# [AIM OF THE EXERCISE]
Begin at the top of the entries below and write out every line through the one containing "lime brick C5:D6", excluding pictures.

# [DATASET EXTRACT]
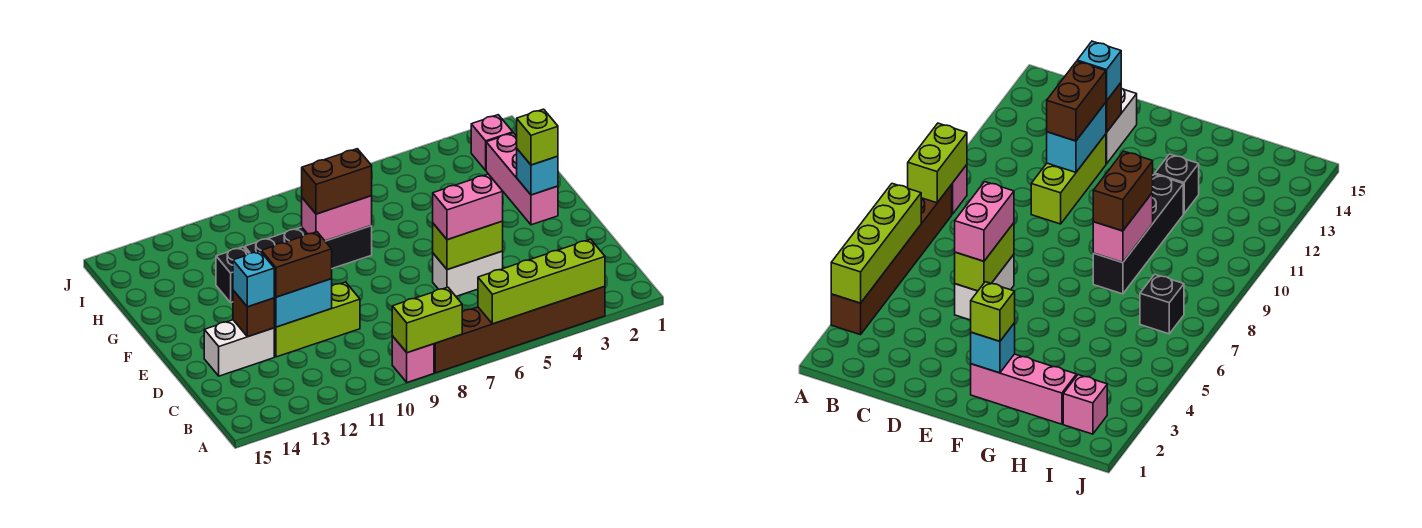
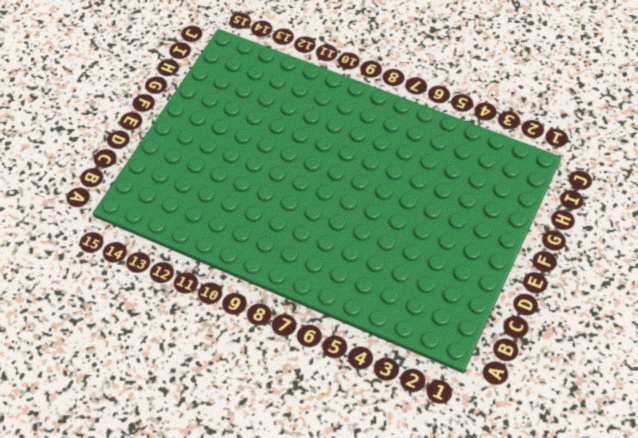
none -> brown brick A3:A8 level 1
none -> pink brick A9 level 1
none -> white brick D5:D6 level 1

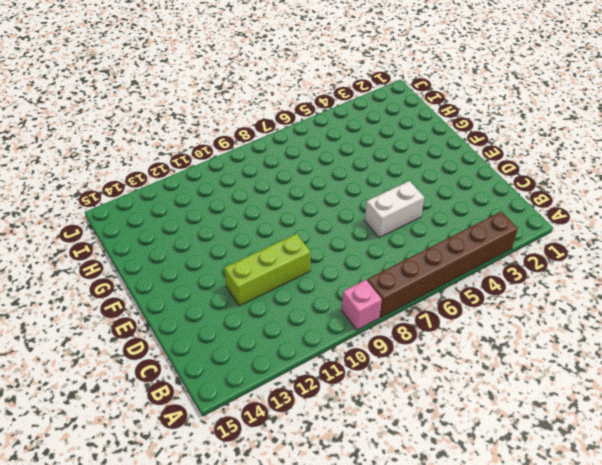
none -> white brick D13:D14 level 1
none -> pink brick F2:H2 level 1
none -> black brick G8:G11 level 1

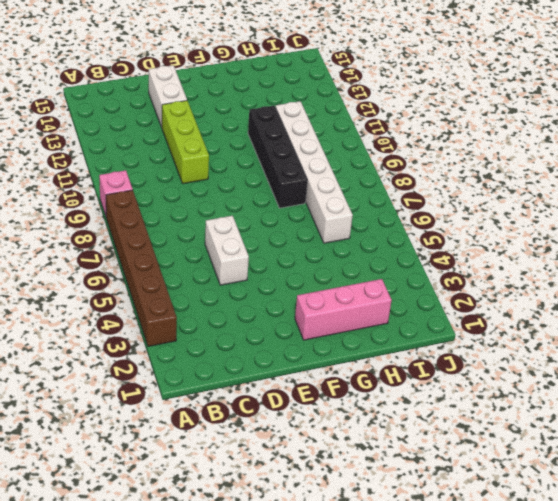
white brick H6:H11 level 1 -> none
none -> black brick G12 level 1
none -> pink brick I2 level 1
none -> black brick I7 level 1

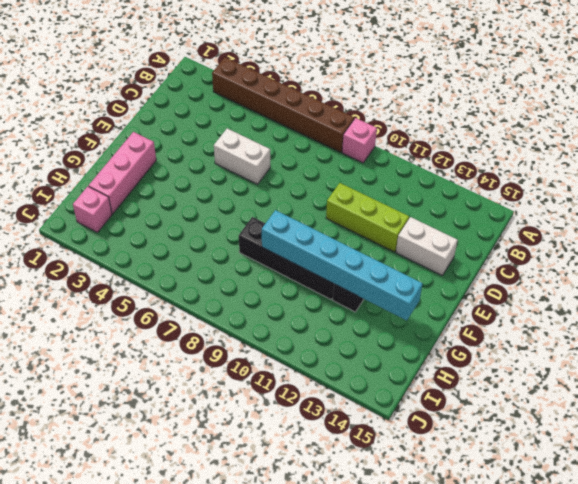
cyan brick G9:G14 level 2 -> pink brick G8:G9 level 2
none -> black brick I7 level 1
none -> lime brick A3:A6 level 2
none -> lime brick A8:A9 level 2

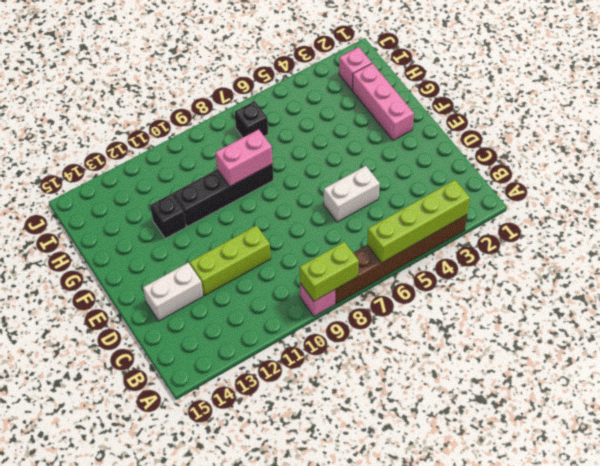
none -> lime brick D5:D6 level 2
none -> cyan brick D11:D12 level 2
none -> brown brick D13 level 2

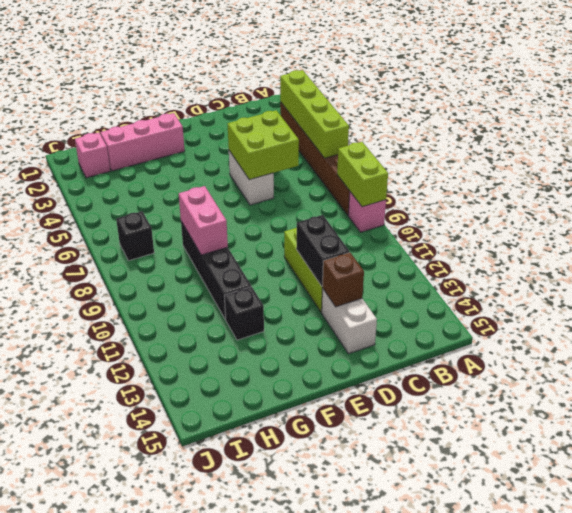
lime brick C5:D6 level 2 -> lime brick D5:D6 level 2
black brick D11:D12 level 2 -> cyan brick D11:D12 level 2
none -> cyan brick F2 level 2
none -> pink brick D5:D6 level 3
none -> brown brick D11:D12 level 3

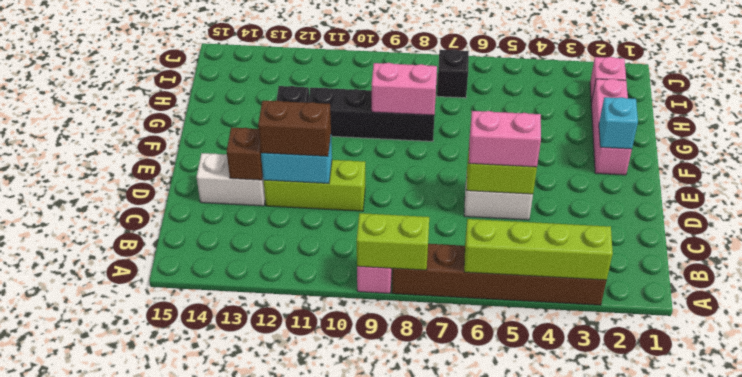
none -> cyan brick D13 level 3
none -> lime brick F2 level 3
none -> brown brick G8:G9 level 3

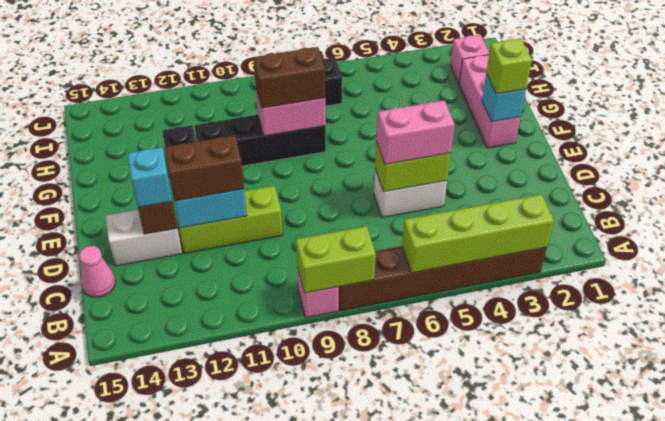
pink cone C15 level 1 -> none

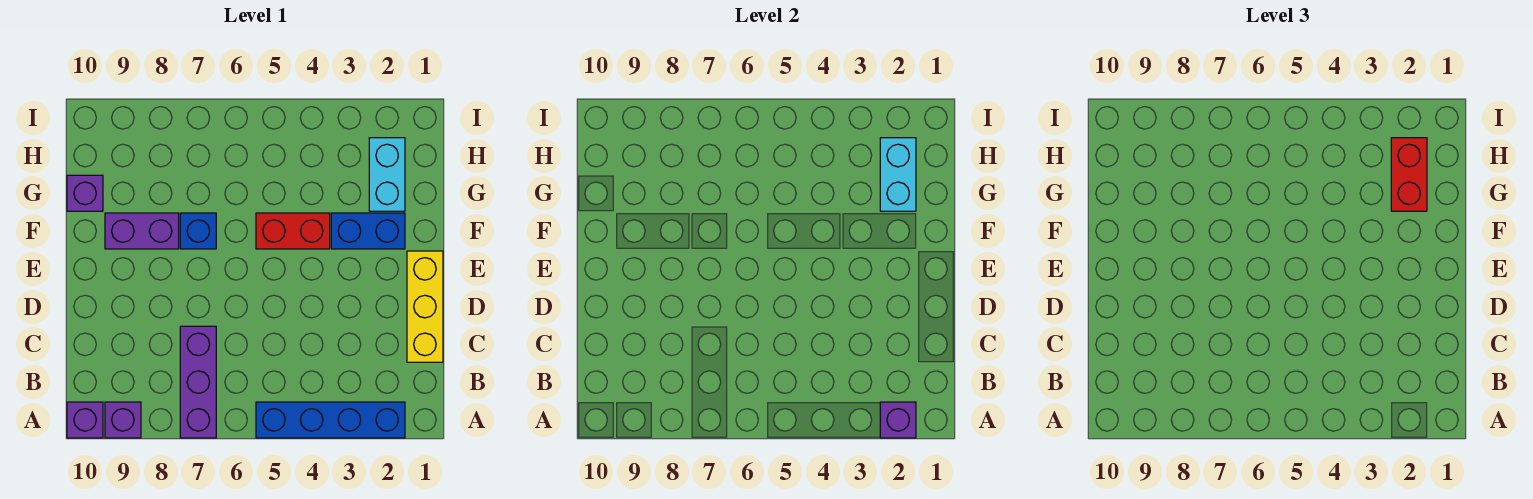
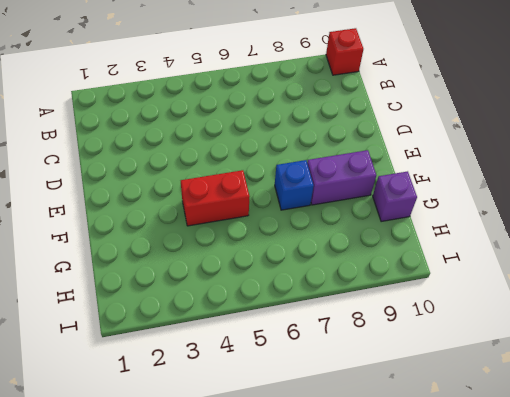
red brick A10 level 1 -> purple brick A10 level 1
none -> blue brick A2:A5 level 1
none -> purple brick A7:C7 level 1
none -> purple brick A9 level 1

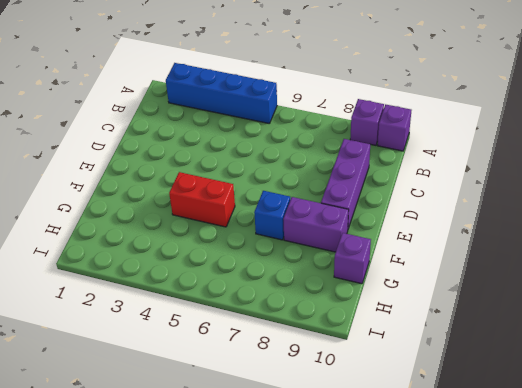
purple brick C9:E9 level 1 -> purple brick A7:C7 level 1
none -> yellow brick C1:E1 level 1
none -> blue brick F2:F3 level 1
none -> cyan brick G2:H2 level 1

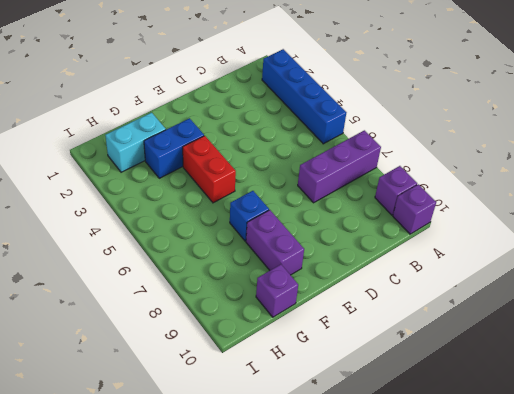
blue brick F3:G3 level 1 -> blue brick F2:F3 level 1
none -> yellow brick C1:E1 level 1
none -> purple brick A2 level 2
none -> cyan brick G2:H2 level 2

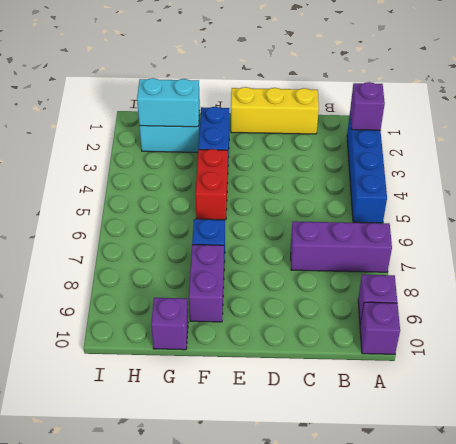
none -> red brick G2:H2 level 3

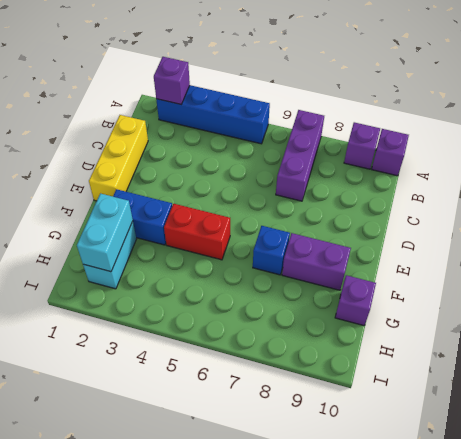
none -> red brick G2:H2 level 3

# [TASK RESPONSE]
none -> brown brick A3:A8 level 1
none -> pink brick A9 level 1
none -> white brick D5:D6 level 1

none -> white brick D13:D14 level 1
none -> pink brick F2:H2 level 1
none -> black brick G8:G11 level 1

white brick H6:H11 level 1 -> none
none -> black brick G12 level 1
none -> pink brick I2 level 1
none -> black brick I7 level 1

cyan brick G9:G14 level 2 -> pink brick G8:G9 level 2
none -> black brick I7 level 1
none -> lime brick A3:A6 level 2
none -> lime brick A8:A9 level 2

none -> lime brick D5:D6 level 2
none -> cyan brick D11:D12 level 2
none -> brown brick D13 level 2

lime brick C5:D6 level 2 -> lime brick D5:D6 level 2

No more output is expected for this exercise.